▸ **What you are asked to do**
Please reproduce, exactly and in full, the lines running from the one that contains "J1 pin 3: VDD -> GND" to the end of the entries.

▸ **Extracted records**
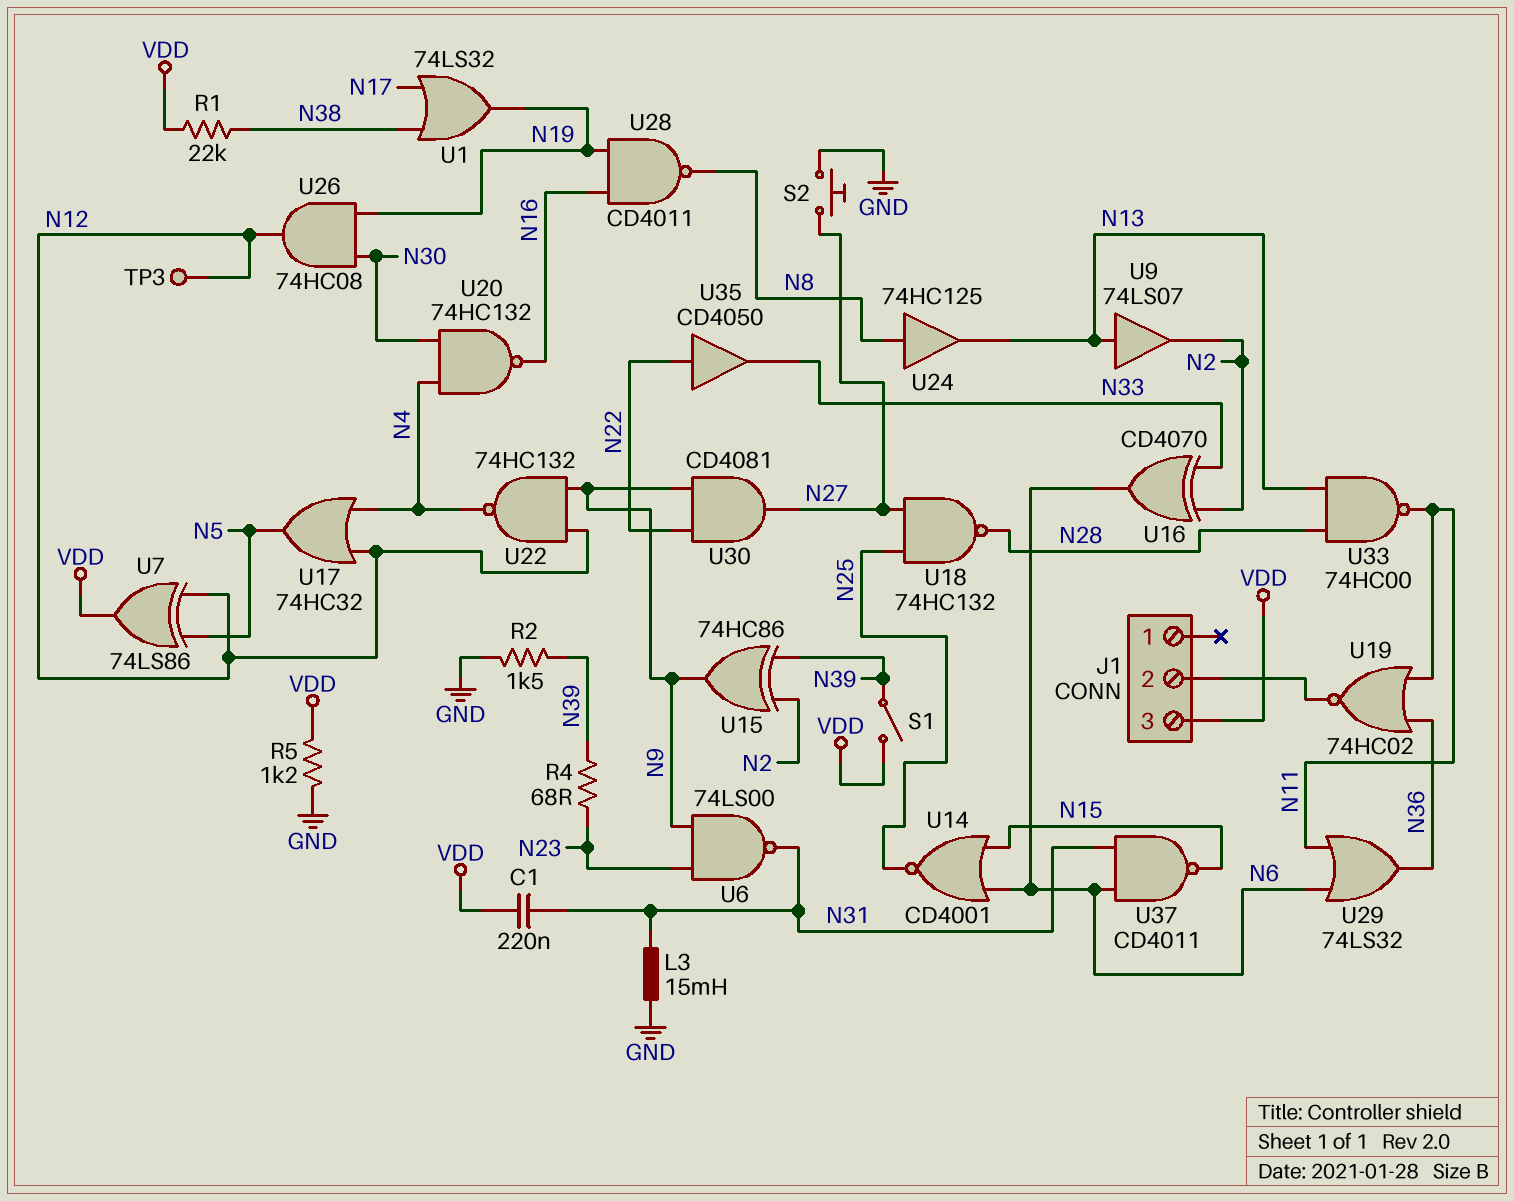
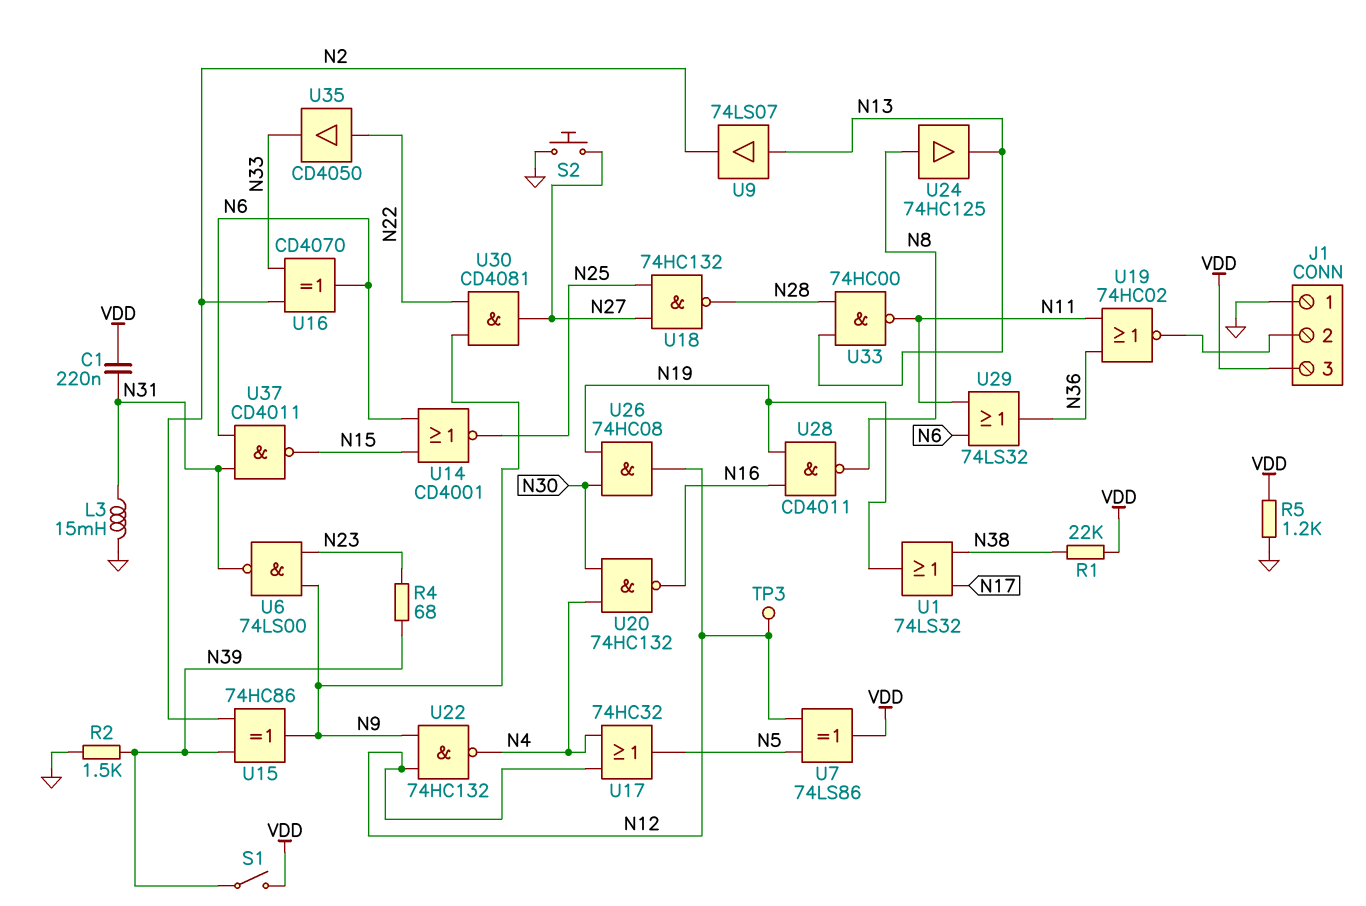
J1 pin 1: none -> GND

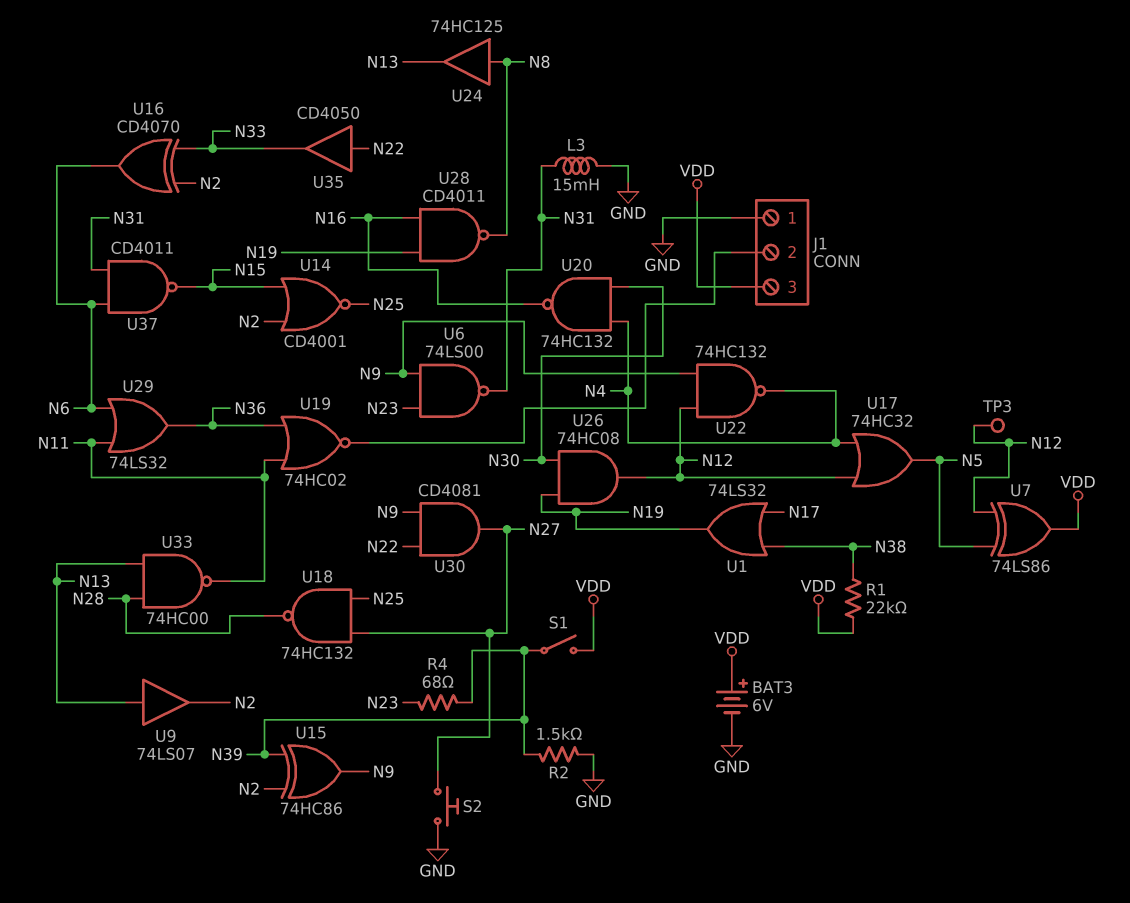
BAT3: none -> 6V (plus VDD, minus GND)
C1: 220nF (N31, VDD) -> none
R5: 1.2k (GND, VDD) -> none
U14: NOR CD4001 (in N6, in N15, out N25) -> NOR CD4001 (in N2, in N15, out N25)

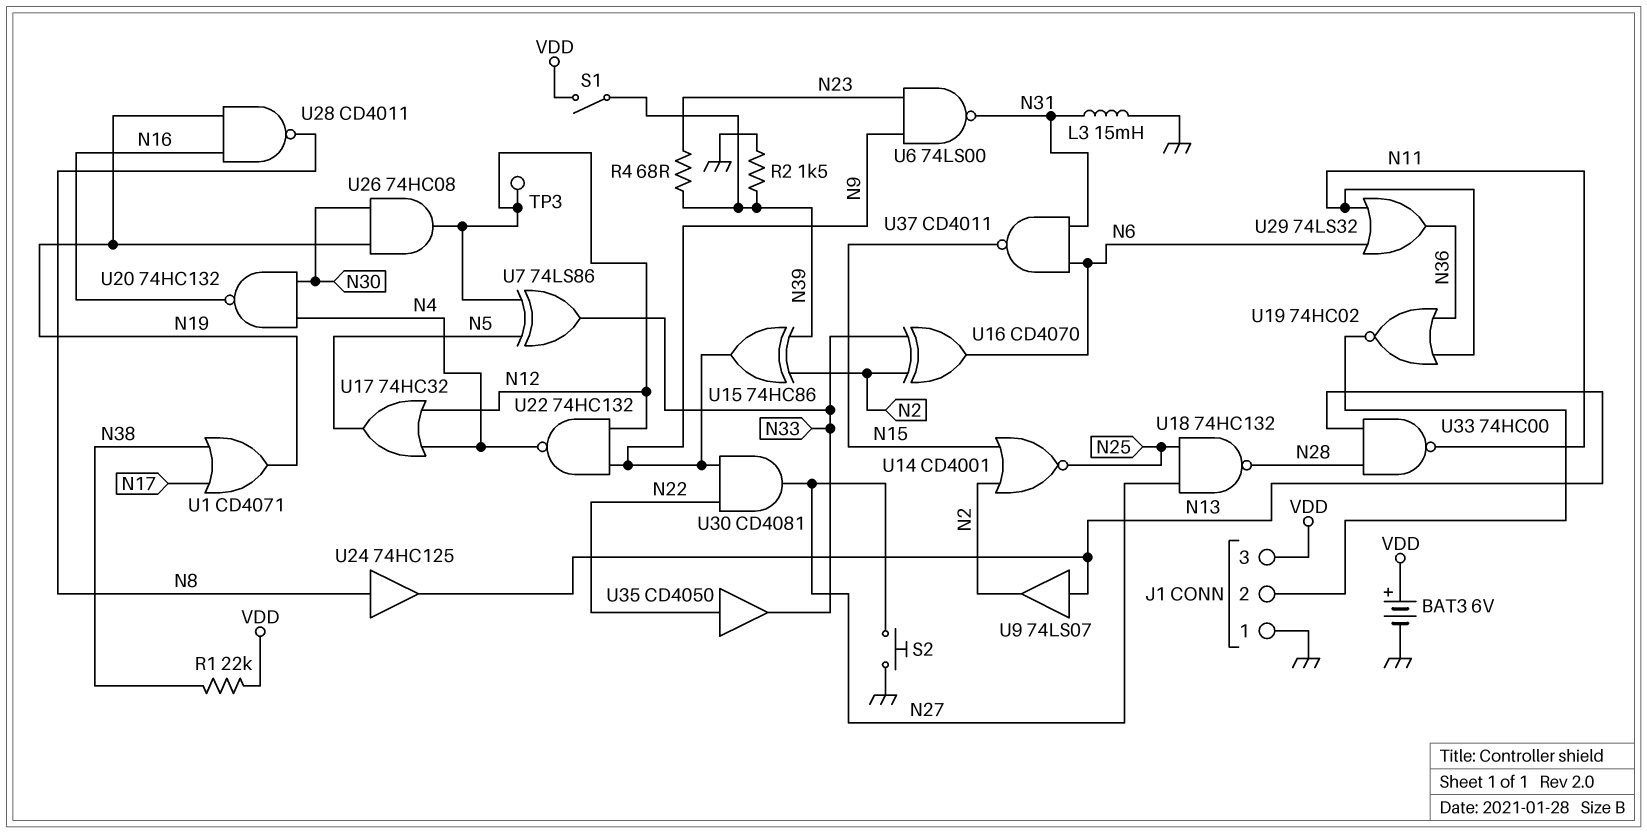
U1: OR 74LS32 (in N17, in N38, out N19) -> OR CD4071 (in N17, in N38, out N19)
U7: XOR 74LS86 (in N5, in N12, out VDD) -> XOR 74LS86 (in N5, in N12, out N33)

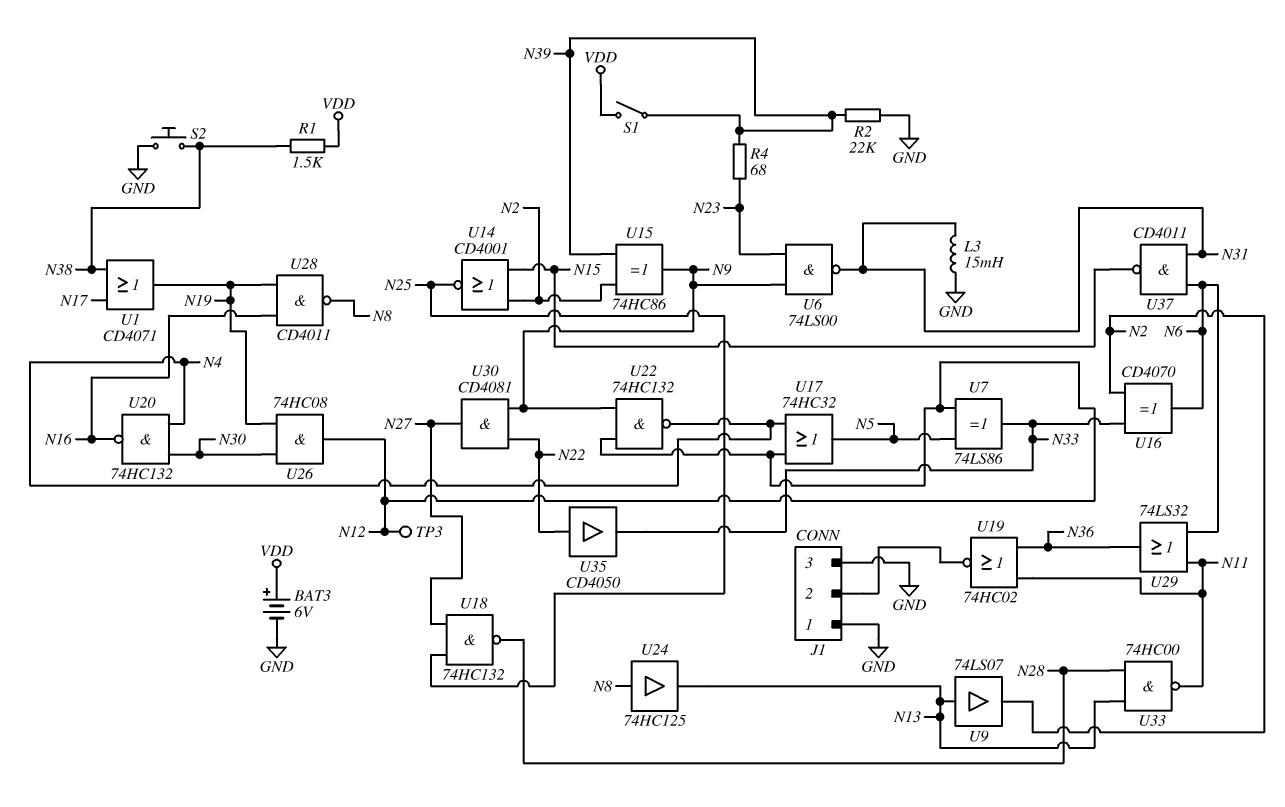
J1 pin 3: VDD -> GND
R1: 22k (N38, VDD) -> 1.5k (N38, VDD)
R2: 1.5k (GND, N39) -> 22k (GND, N39)
S2: button (GND, N27) -> button (GND, N38)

▸ **Task result**
J1 pin 3: VDD -> GND
R1: 22k (N38, VDD) -> 1.5k (N38, VDD)
R2: 1.5k (GND, N39) -> 22k (GND, N39)
S2: button (GND, N27) -> button (GND, N38)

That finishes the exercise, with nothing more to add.